*** INPUT DATA ***
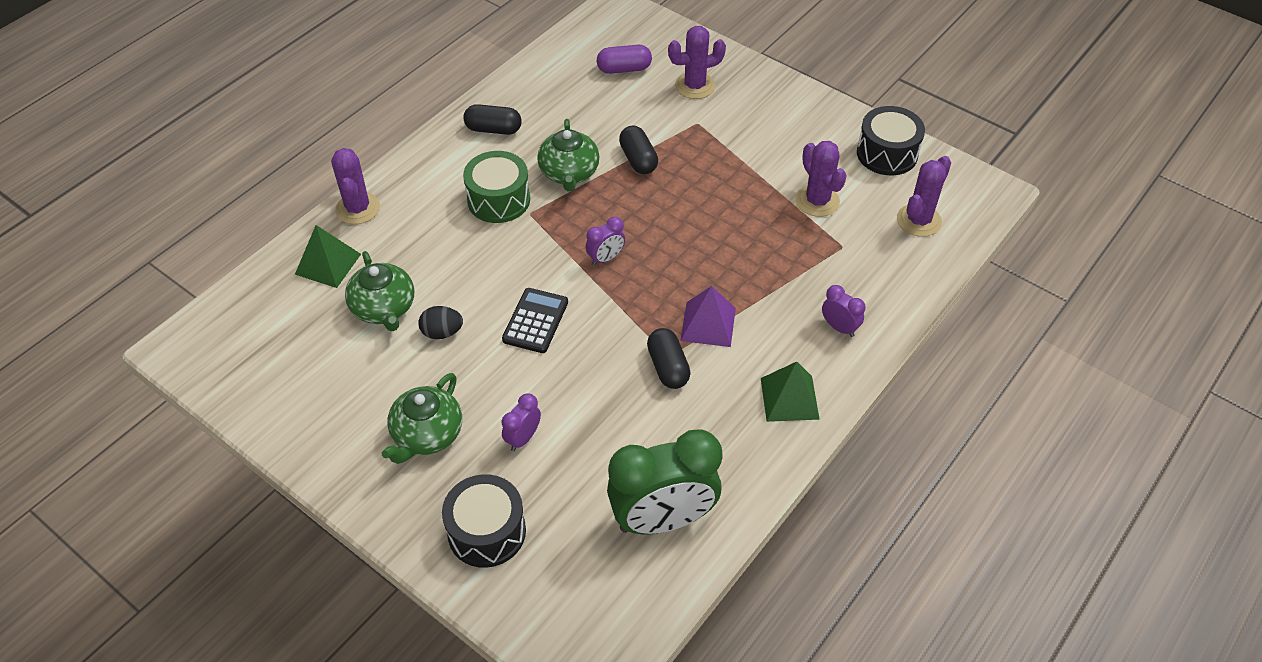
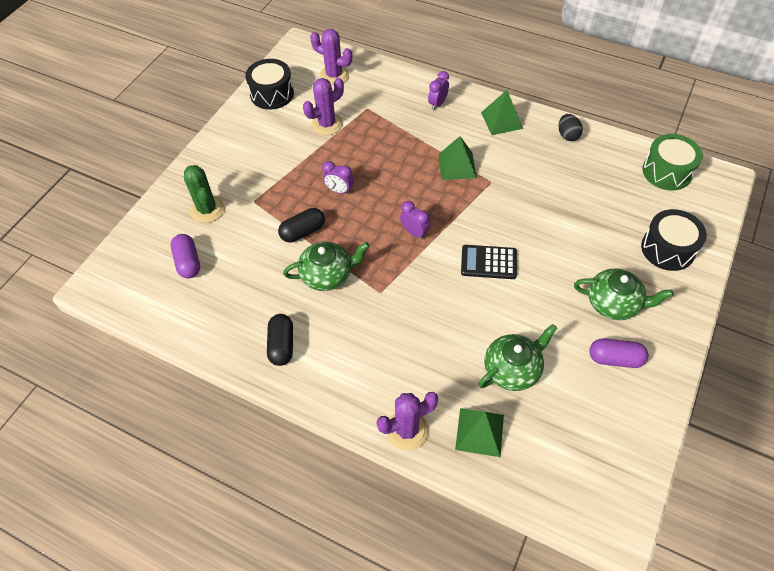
camera: 100 degrees left, 5 degrees up
(353, 410) = (615, 359): none -> purple capsule
(442, 332) = (521, 320): black egg -> black egg (567, 135)
(498, 200) = (369, 318): green drum -> green drum (667, 172)
(523, 438) = (590, 246): purple clock -> purple clock (339, 190)
(663, 520) = (614, 165): green clock -> none
(668, 367) = (501, 180): black capsule -> none
(695, 86) = (207, 210): purple cactus -> green cactus
(708, 324) = (457, 166): purple pyramid -> green pyramid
*** End of INPUT DATA ***
### WHAT YOU NEED TO DO
Retype the records above line for line and exactly, omitting their pictures.

### SOLUTION TO THE PROBLEM
camera: 100 degrees left, 5 degrees up
(353, 410) = (615, 359): none -> purple capsule
(442, 332) = (521, 320): black egg -> black egg (567, 135)
(498, 200) = (369, 318): green drum -> green drum (667, 172)
(523, 438) = (590, 246): purple clock -> purple clock (339, 190)
(663, 520) = (614, 165): green clock -> none
(668, 367) = (501, 180): black capsule -> none
(695, 86) = (207, 210): purple cactus -> green cactus
(708, 324) = (457, 166): purple pyramid -> green pyramid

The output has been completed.